■ Prompt: Starting with the line that holds "(291, 104) = (488, 146): orange" and stopping after the line that holds "(552, 535) = (536, 477): turquoise", repeat the lines below word for word, without the pictures.
(Beginning of Data supplied)
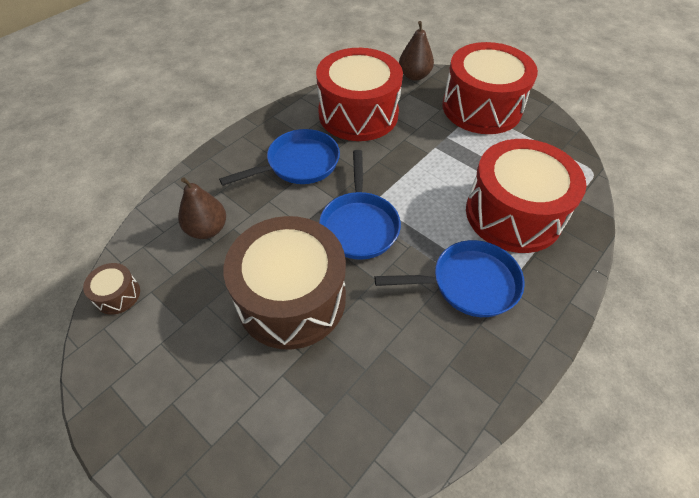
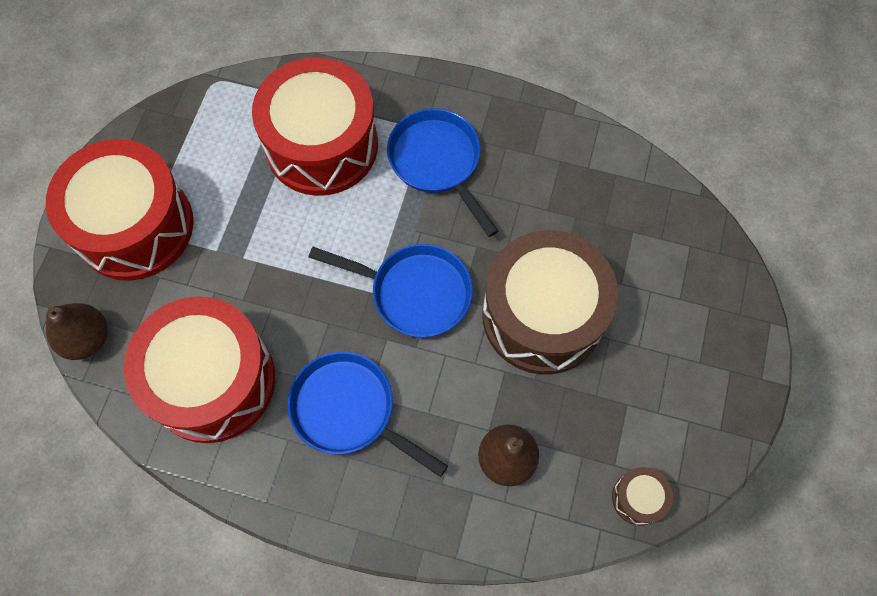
camera: 115 degrees left, 15 degrees up
(359, 225) = (414, 292): blue pan -> blue pan turned 45 degrees clockwise

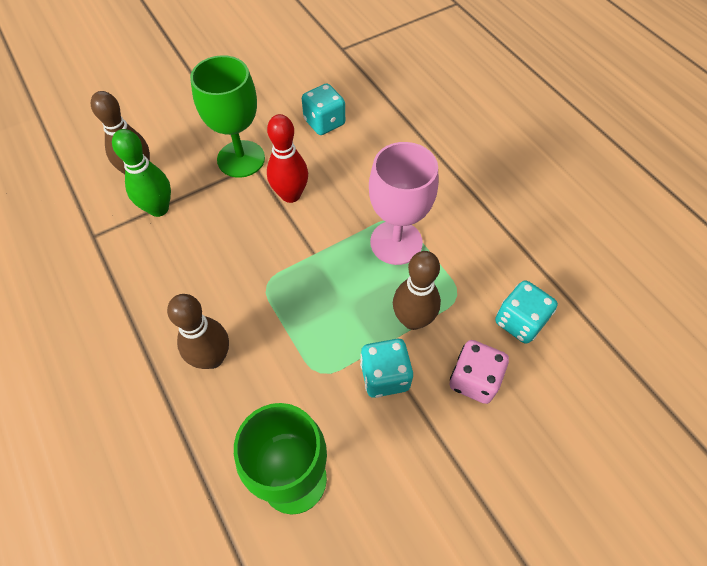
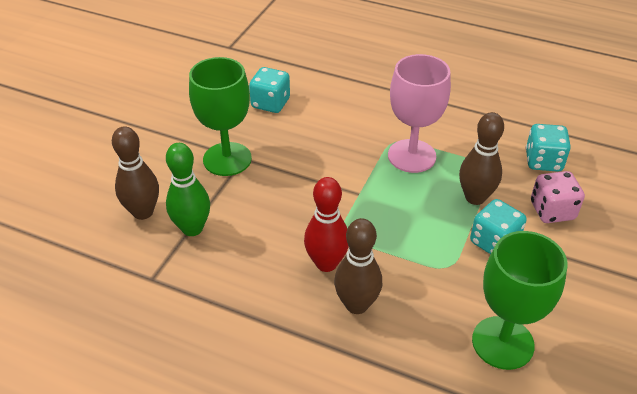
camera: 35 degrees left, 15 degrees down
(290, 195) = (297, 164): red bowling pin -> red bowling pin (326, 263)

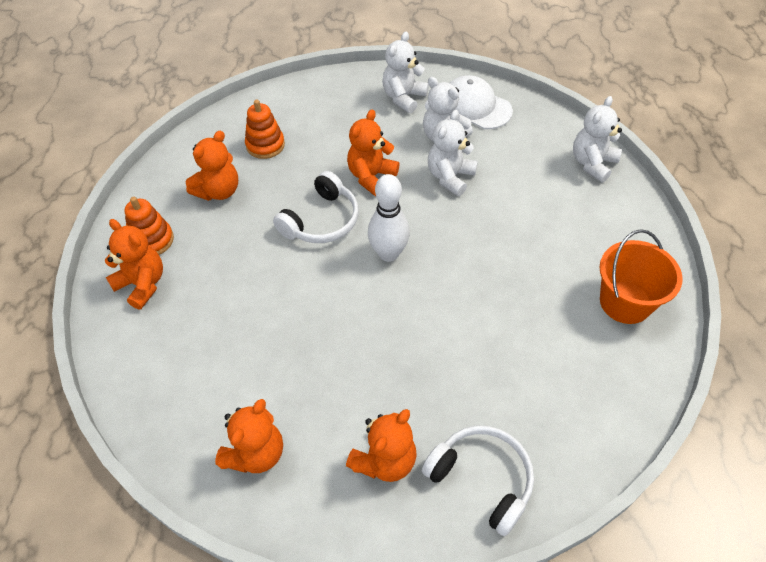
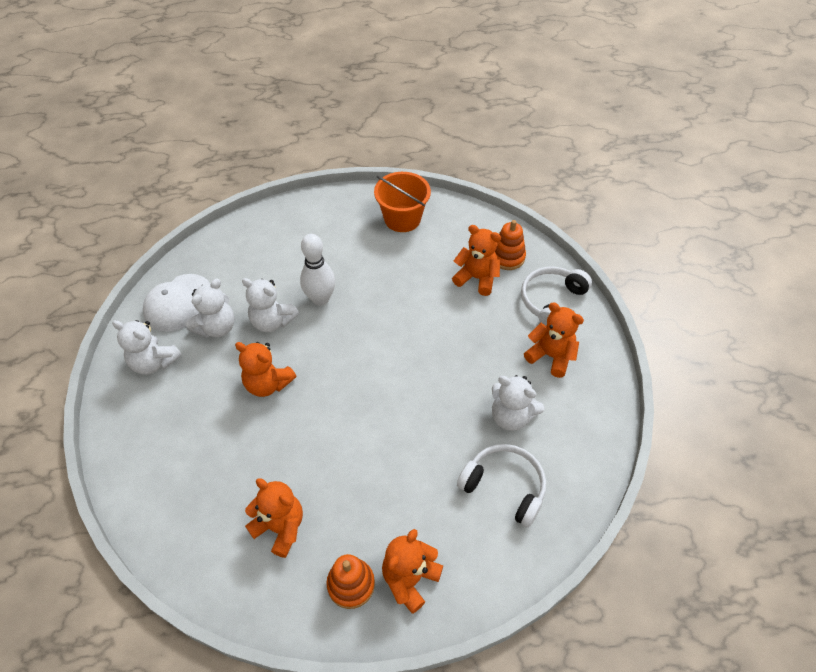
camera: 95 degrees left, 0 degrees up
(256, 453) = (564, 441): orange teddy bear -> orange teddy bear (477, 278)
(265, 145) = (212, 490): orange stacking toy -> orange stacking toy (507, 257)
(321, 220) = (324, 421): white headphones -> white headphones (504, 487)
(388, 253) = (362, 364): white bowling pin -> white bowling pin (320, 299)
(592, 163) = (263, 225): white teddy bear -> white teddy bear (511, 416)

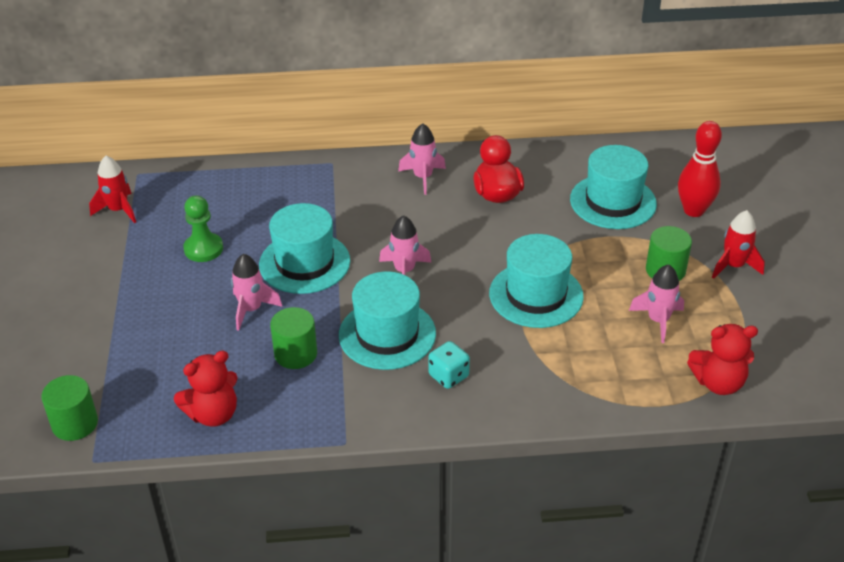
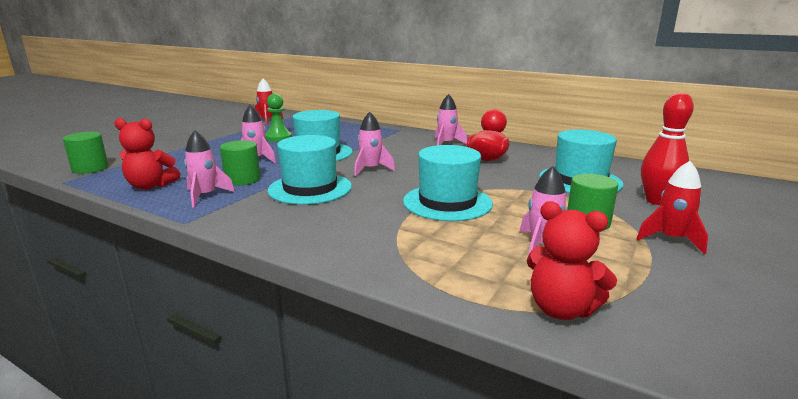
camera: 35 degrees right, 20 degrees down
(301, 398) = (205, 196): none -> pink rocket
(448, 376) = (312, 217): turquoise dice -> none

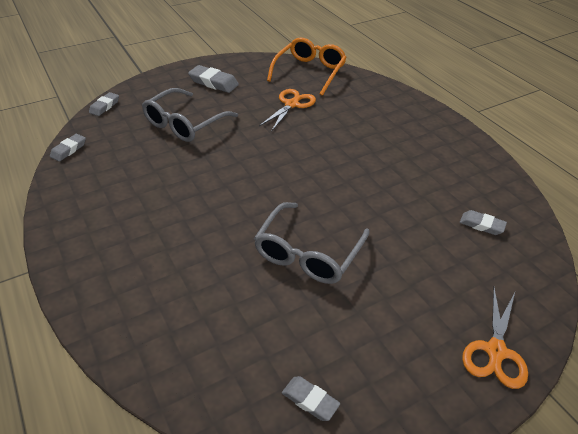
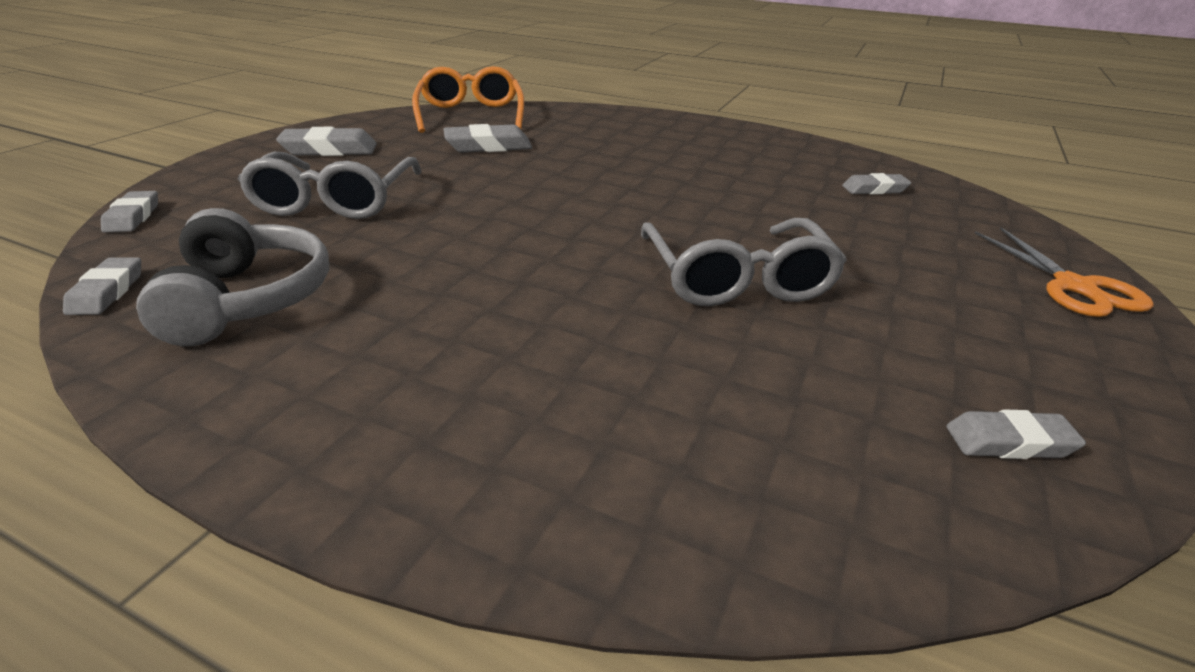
camera: 35 degrees left, 10 degrees down
(106, 174) = (247, 300): none -> grey headphones
(291, 104) = (488, 146): orange scissors -> grey eraser

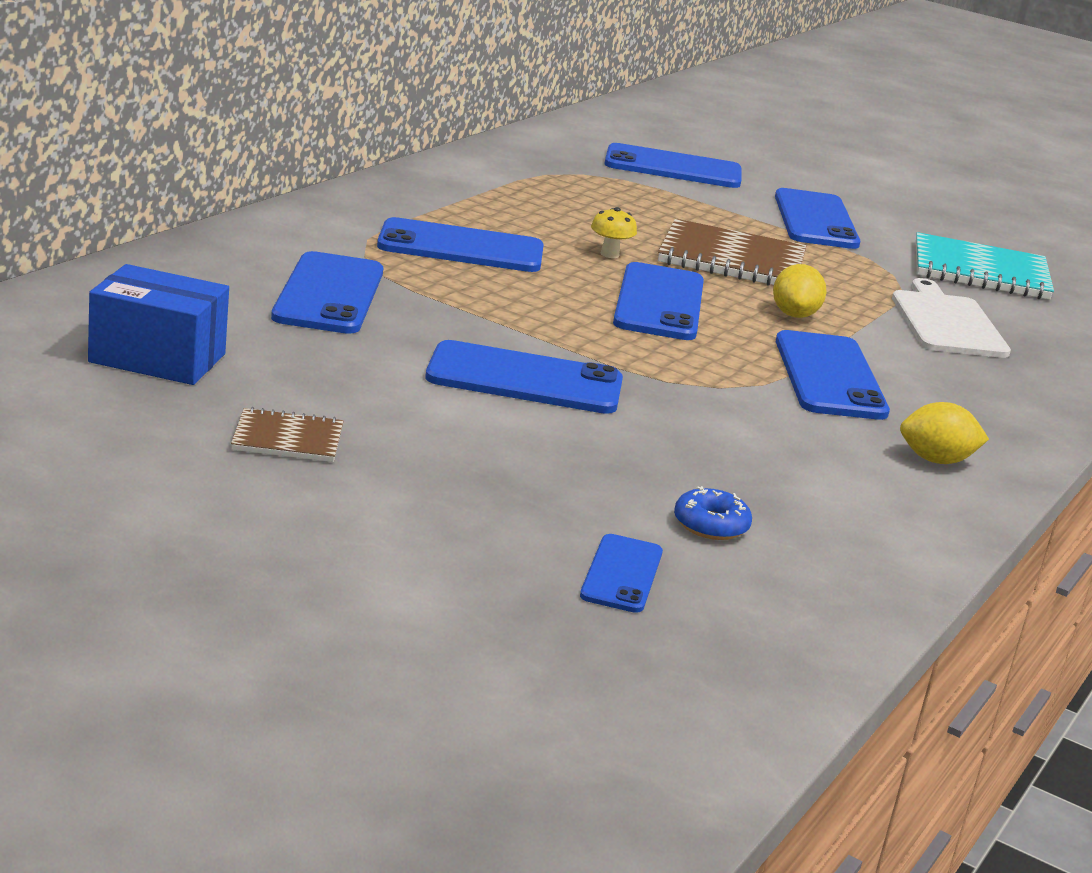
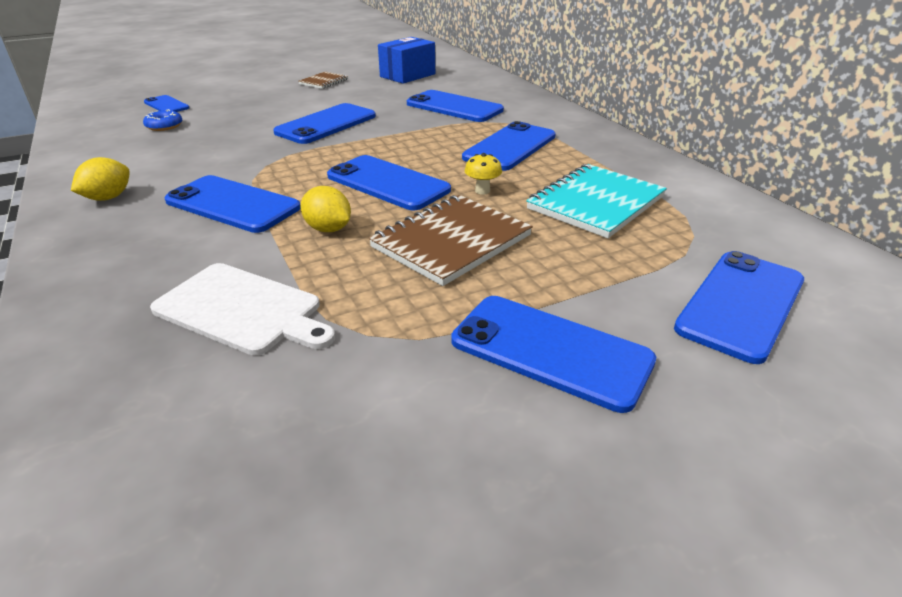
camera: 125 degrees right, 10 degrees up
(980, 272) = (328, 433): turquoise notebook -> turquoise notebook (595, 203)

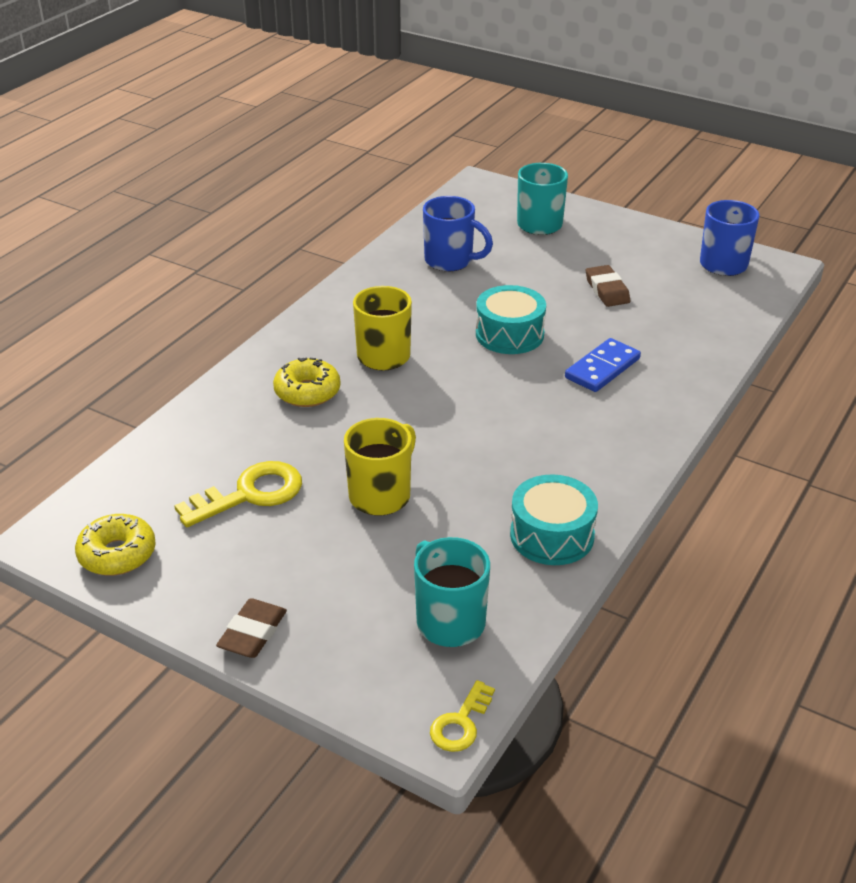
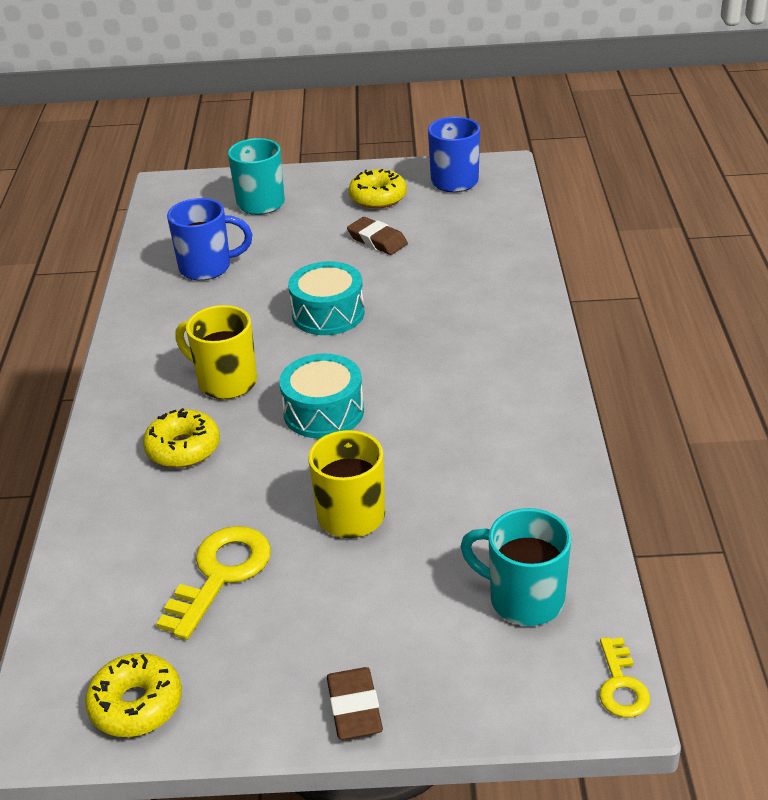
camera: 30 degrees left, 0 degrees up
(552, 535) = (536, 477): turquoise drum -> turquoise drum (323, 412)
(602, 368) = (439, 311): blue domino -> none
(642, 254) = (378, 197): none -> yellow donut

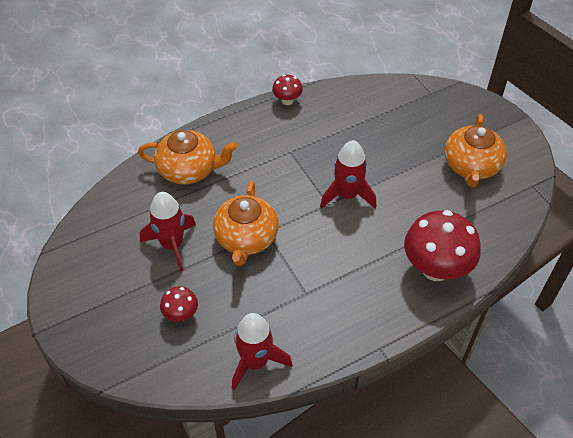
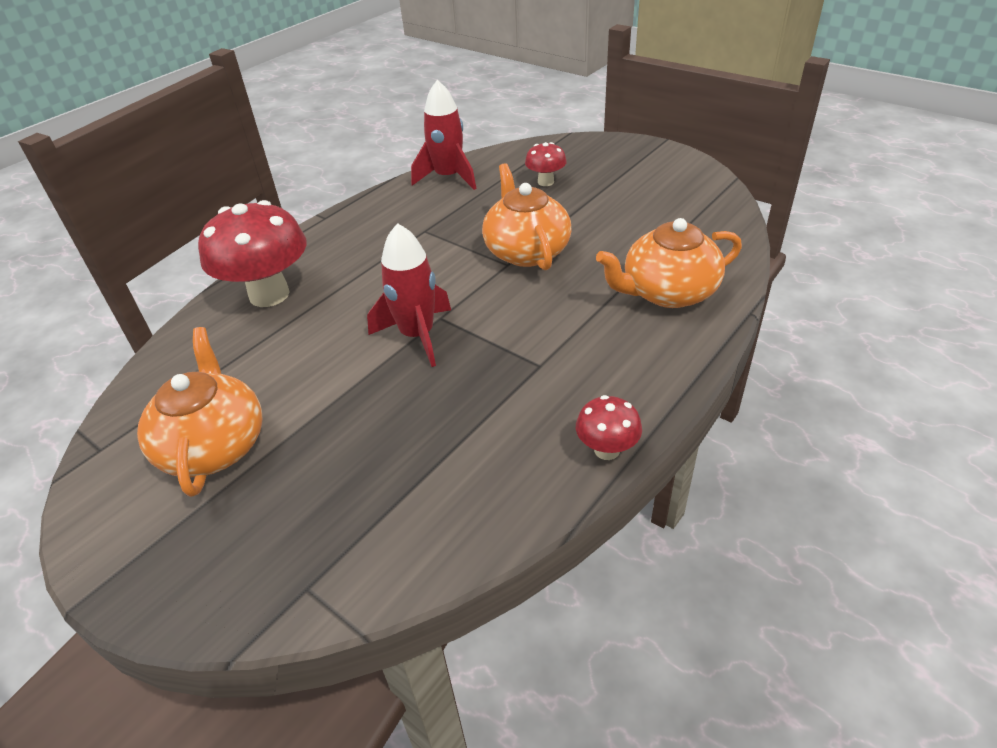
camera: 160 degrees right, 10 degrees down
(172, 245) = (608, 221): red rocket -> none

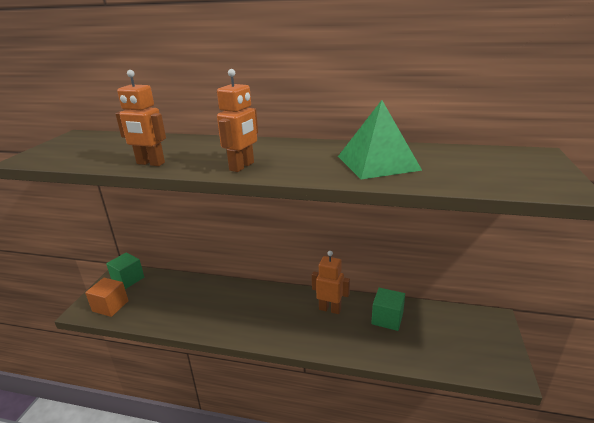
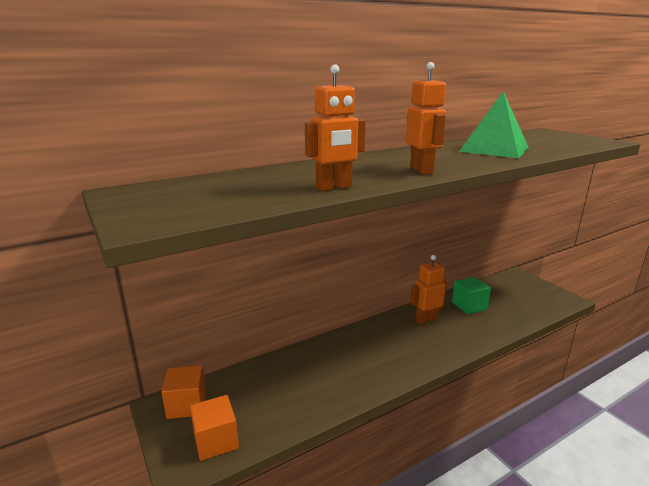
camera: 45 degrees left, 5 degrees down
(128, 279) = (187, 405): green cube -> orange cube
(End of Data supplied)
■ Task answer:
(291, 104) = (488, 146): orange scissors -> grey eraser

camera: 125 degrees right, 10 degrees up
(980, 272) = (328, 433): turquoise notebook -> turquoise notebook (595, 203)

camera: 30 degrees left, 0 degrees up
(552, 535) = (536, 477): turquoise drum -> turquoise drum (323, 412)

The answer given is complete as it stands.